▶ _AIM OF THE EXERCISE_: Going down the listing below, print exactly each line from the one with "KEYS1 pin K2: D13 -> D7" up to and including the one with "KEYS1 pin K1: TX -> A4", and skip the rest.

▶ _INFORMATION SUPPLIED_:
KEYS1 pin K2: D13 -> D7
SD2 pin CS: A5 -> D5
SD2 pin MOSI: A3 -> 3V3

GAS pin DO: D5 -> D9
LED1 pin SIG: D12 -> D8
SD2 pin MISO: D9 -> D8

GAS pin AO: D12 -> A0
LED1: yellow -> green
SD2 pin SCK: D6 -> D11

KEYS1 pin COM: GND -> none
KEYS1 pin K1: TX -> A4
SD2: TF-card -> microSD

==

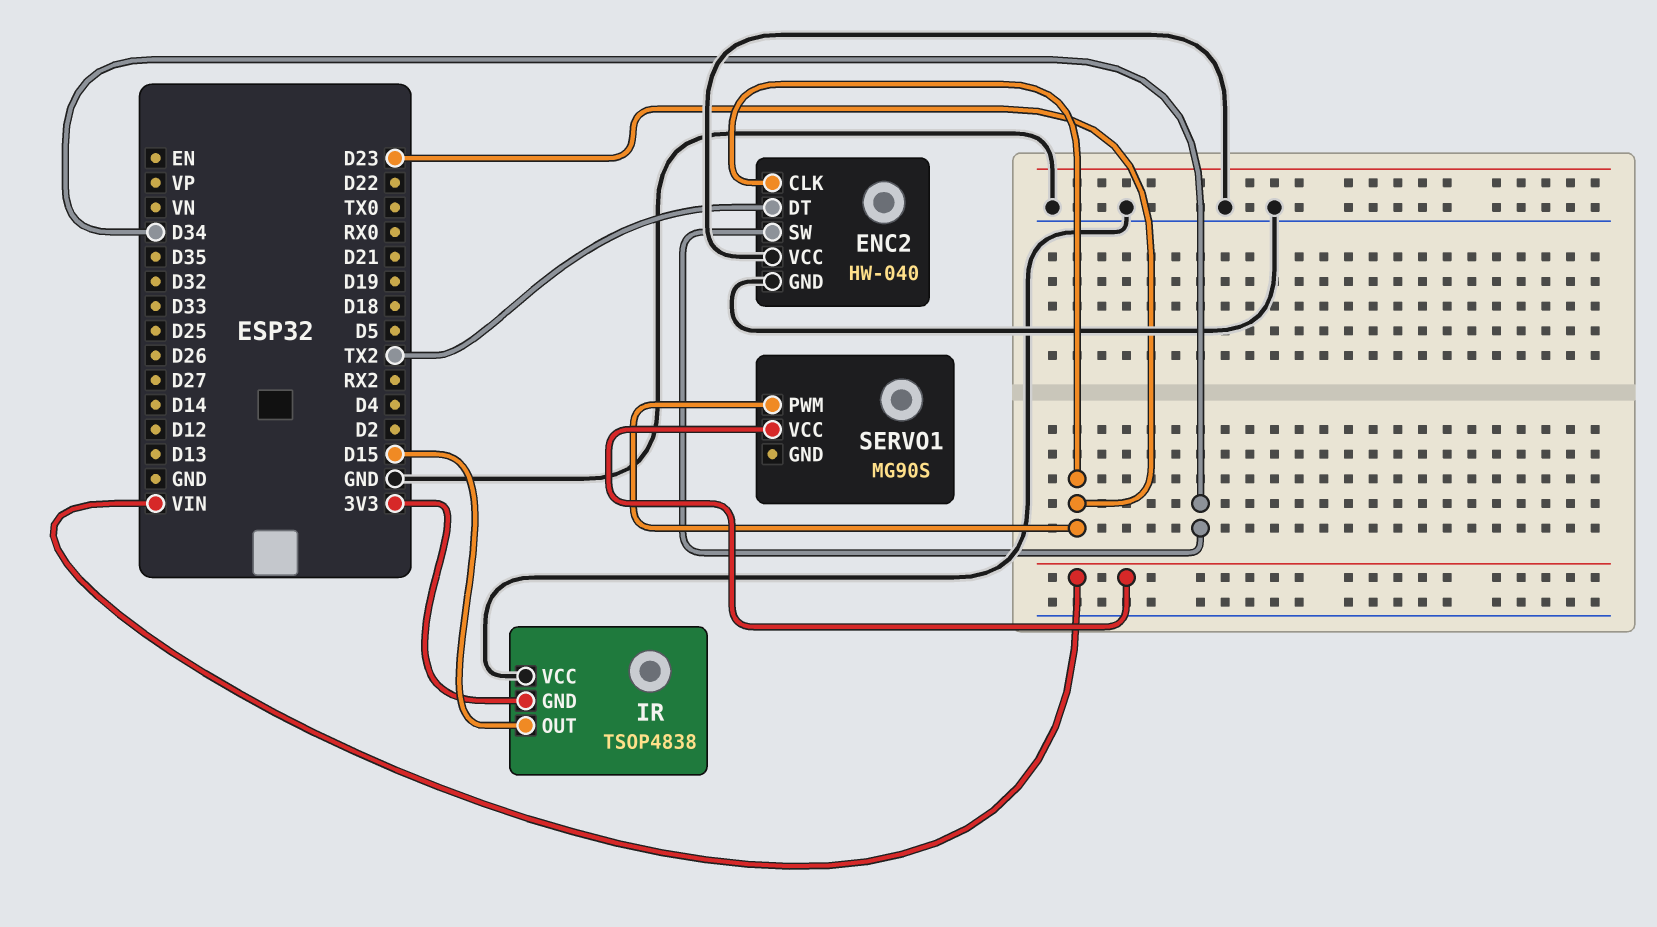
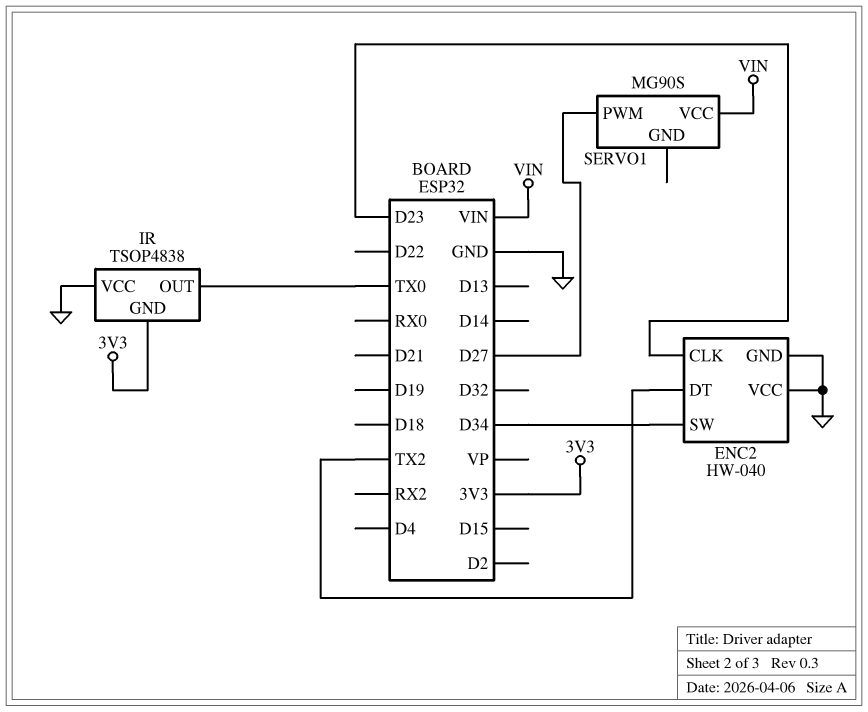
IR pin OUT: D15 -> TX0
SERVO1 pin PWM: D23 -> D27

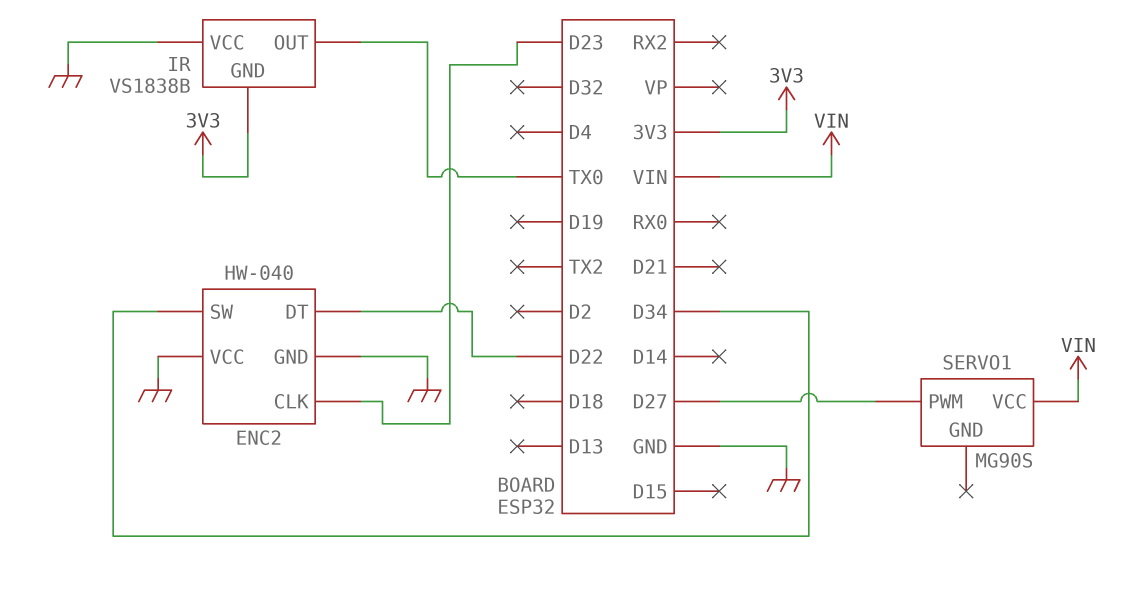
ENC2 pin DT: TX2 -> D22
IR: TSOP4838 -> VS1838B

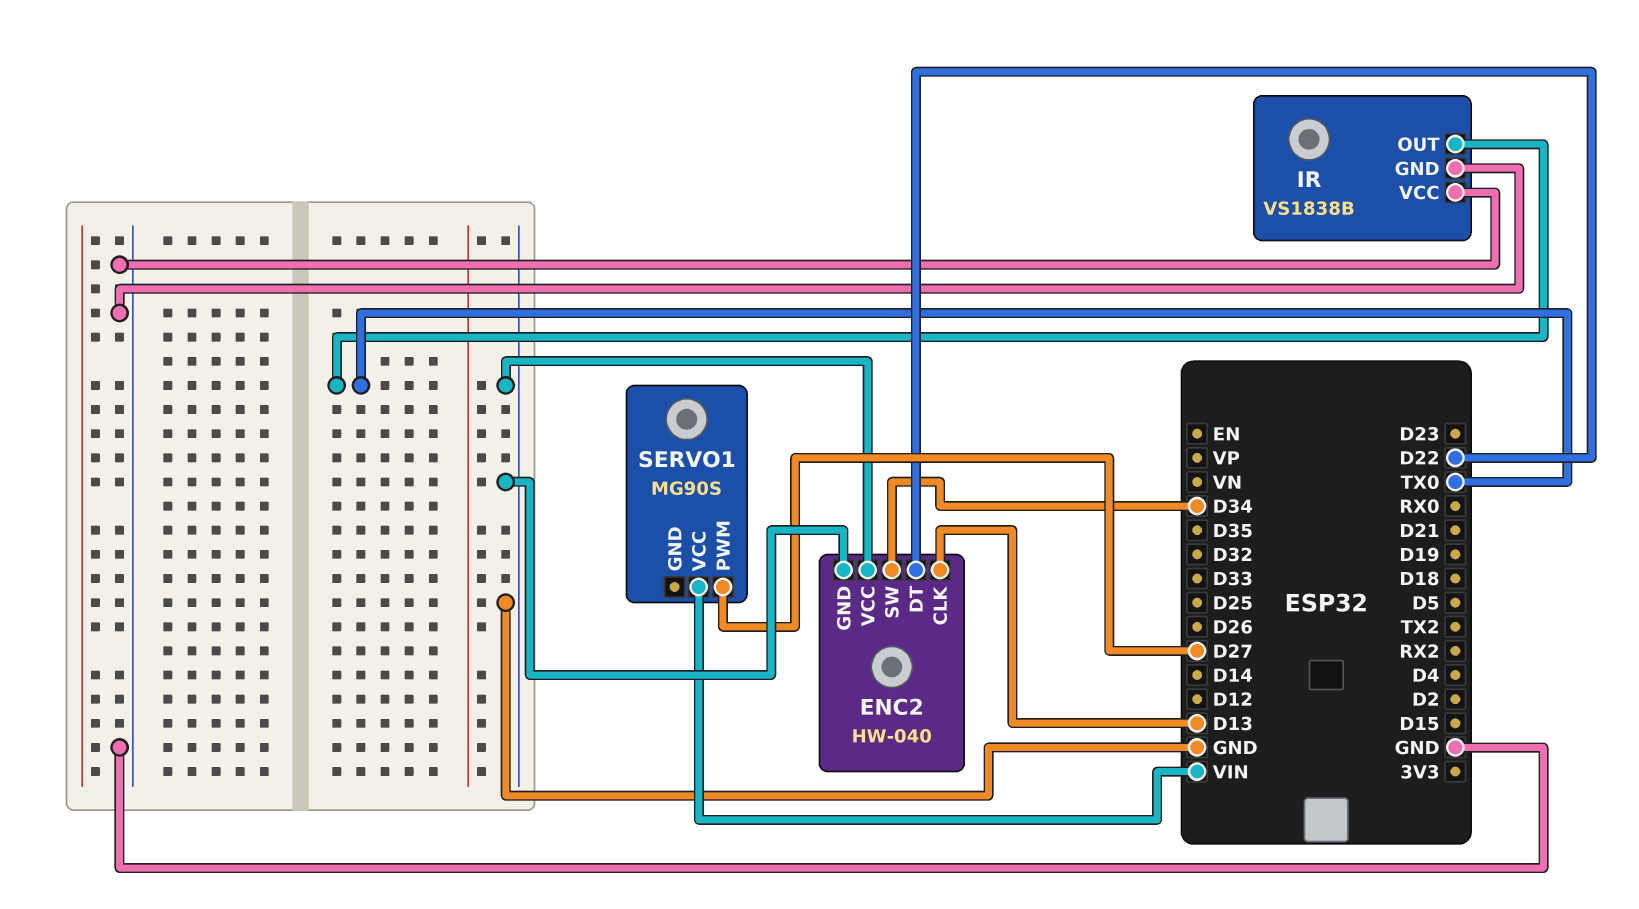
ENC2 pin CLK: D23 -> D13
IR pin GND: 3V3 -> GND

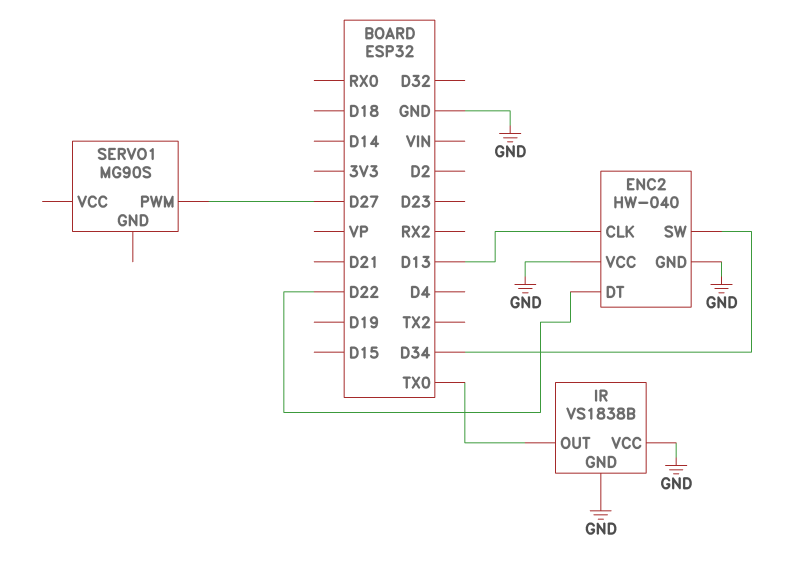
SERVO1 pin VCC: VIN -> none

▶ _TASK ANSWER_:
KEYS1 pin K2: D13 -> D7
SD2 pin CS: A5 -> D5
SD2 pin MOSI: A3 -> 3V3

GAS pin DO: D5 -> D9
LED1 pin SIG: D12 -> D8
SD2 pin MISO: D9 -> D8

GAS pin AO: D12 -> A0
LED1: yellow -> green
SD2 pin SCK: D6 -> D11

KEYS1 pin COM: GND -> none
KEYS1 pin K1: TX -> A4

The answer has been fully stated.